Exercise> Since only part of the material below is wanted, output exactly the lines from the one with "LCD3 pin SDA: A4 -> D11" up to and including the one with "STEPPER2 pin IN2: D4 -> A0".

┌──

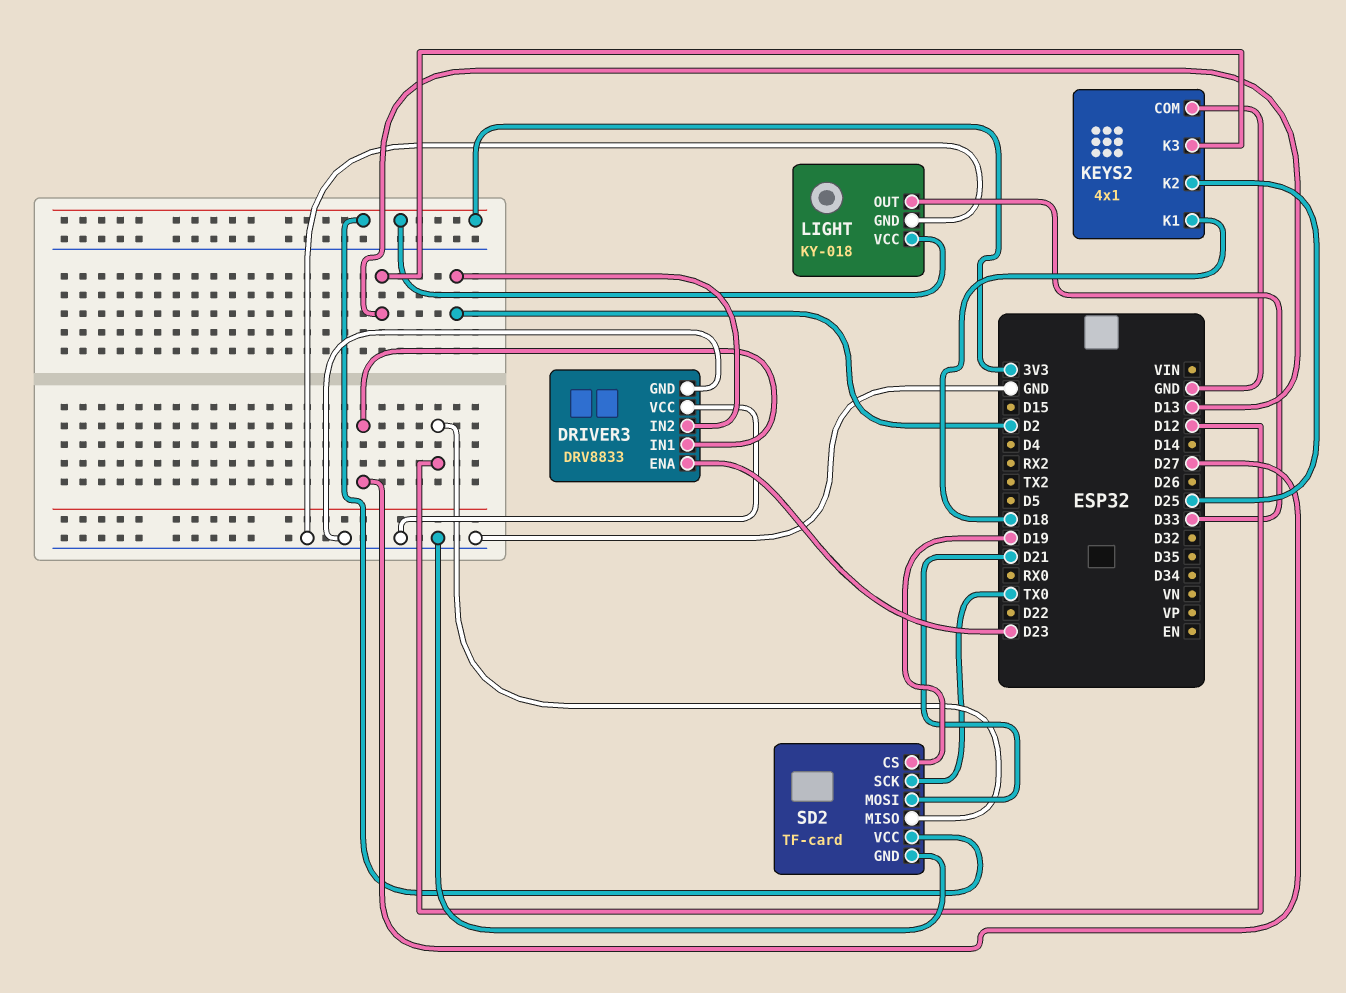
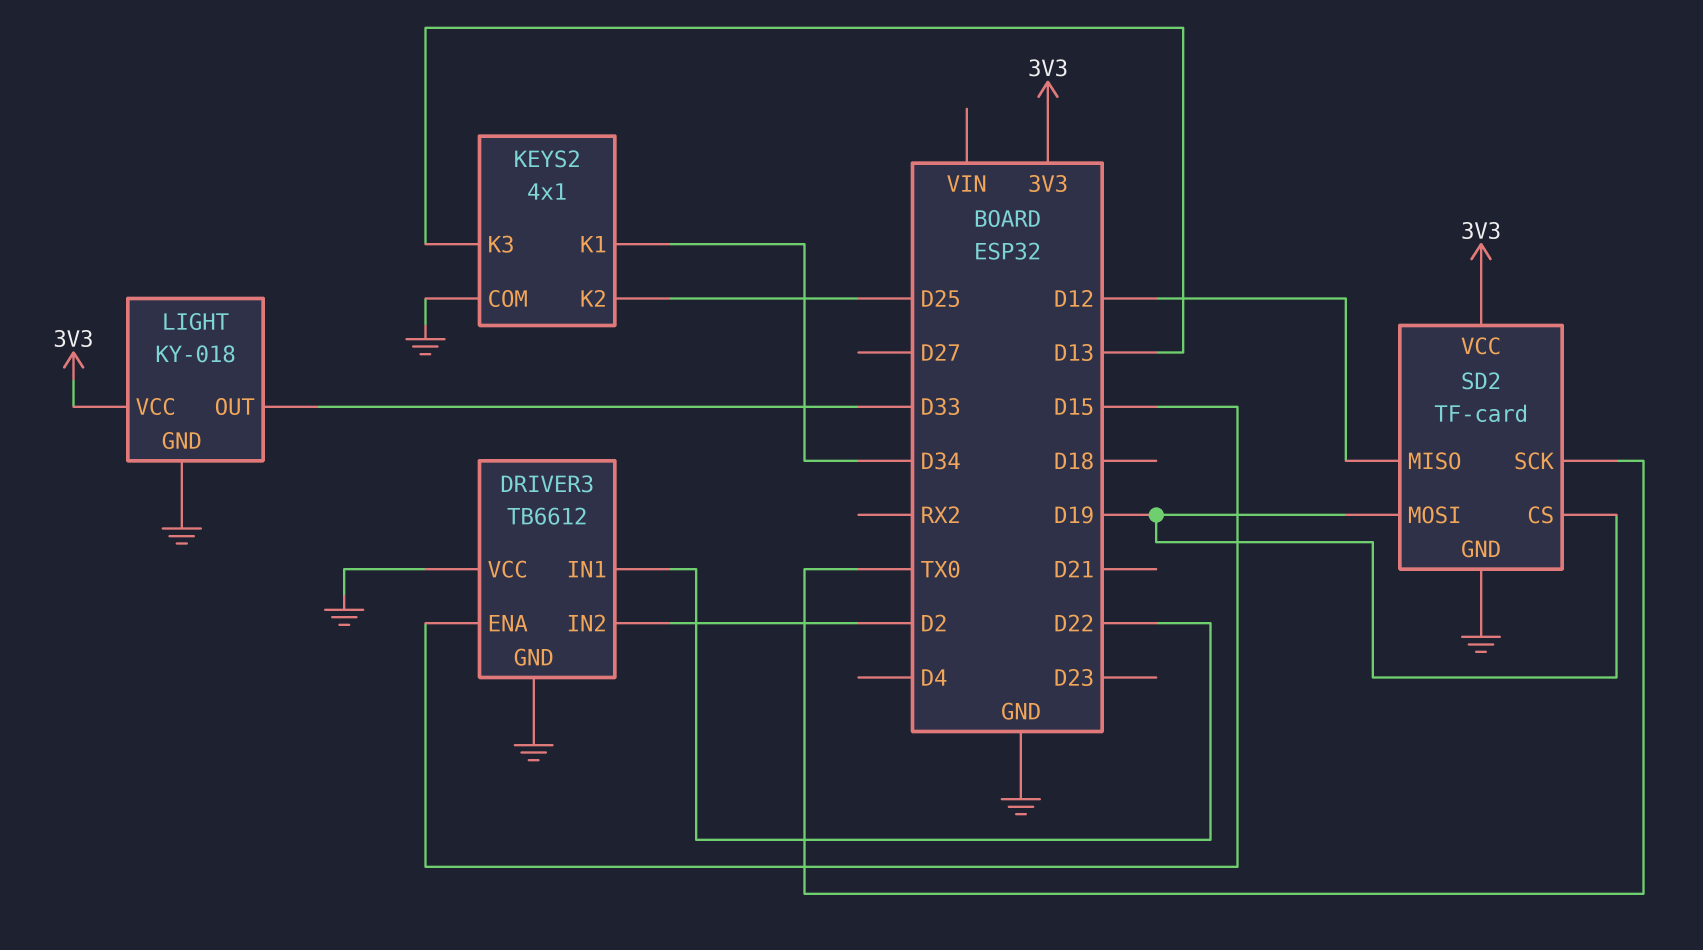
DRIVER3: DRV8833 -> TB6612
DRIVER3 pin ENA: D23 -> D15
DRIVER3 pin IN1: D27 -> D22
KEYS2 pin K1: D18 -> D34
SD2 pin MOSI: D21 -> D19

└──
┌──

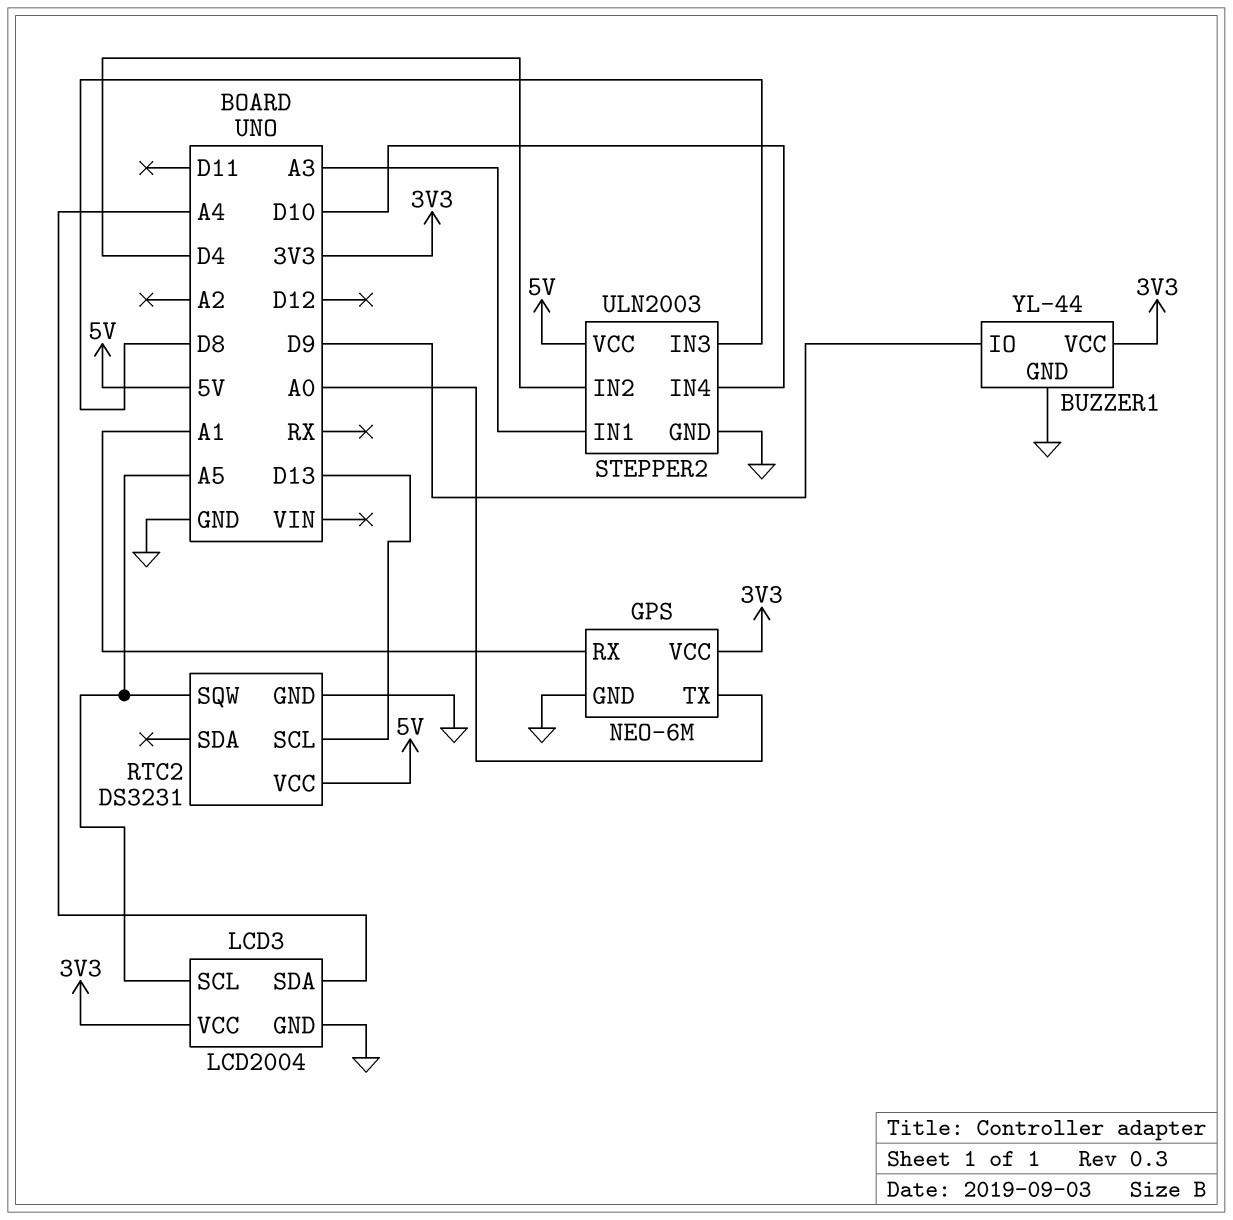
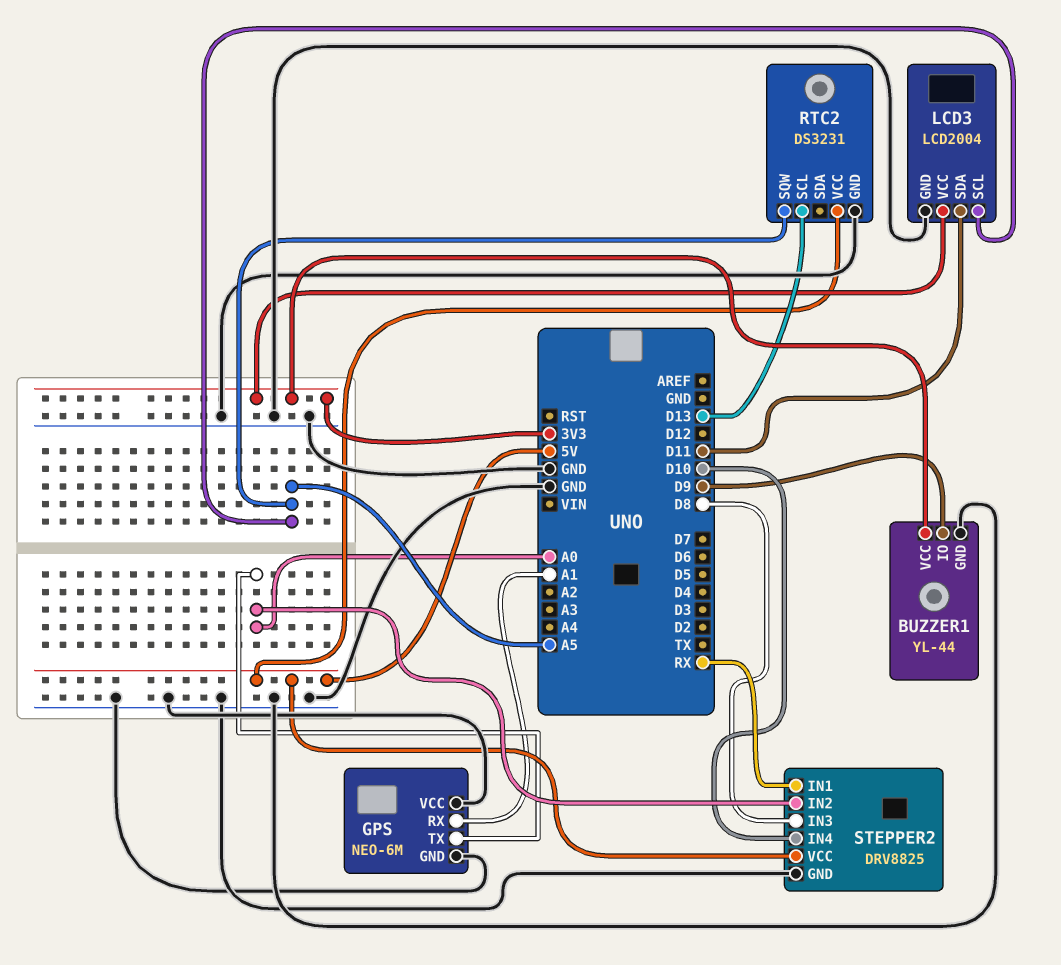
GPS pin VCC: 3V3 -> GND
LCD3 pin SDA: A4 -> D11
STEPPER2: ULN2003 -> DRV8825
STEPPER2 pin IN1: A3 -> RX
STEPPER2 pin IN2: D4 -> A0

└──
┌──

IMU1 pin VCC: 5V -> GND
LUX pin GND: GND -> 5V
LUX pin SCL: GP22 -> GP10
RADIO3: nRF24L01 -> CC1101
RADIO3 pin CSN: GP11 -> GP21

└──

Exercise solution>
LCD3 pin SDA: A4 -> D11
STEPPER2: ULN2003 -> DRV8825
STEPPER2 pin IN1: A3 -> RX
STEPPER2 pin IN2: D4 -> A0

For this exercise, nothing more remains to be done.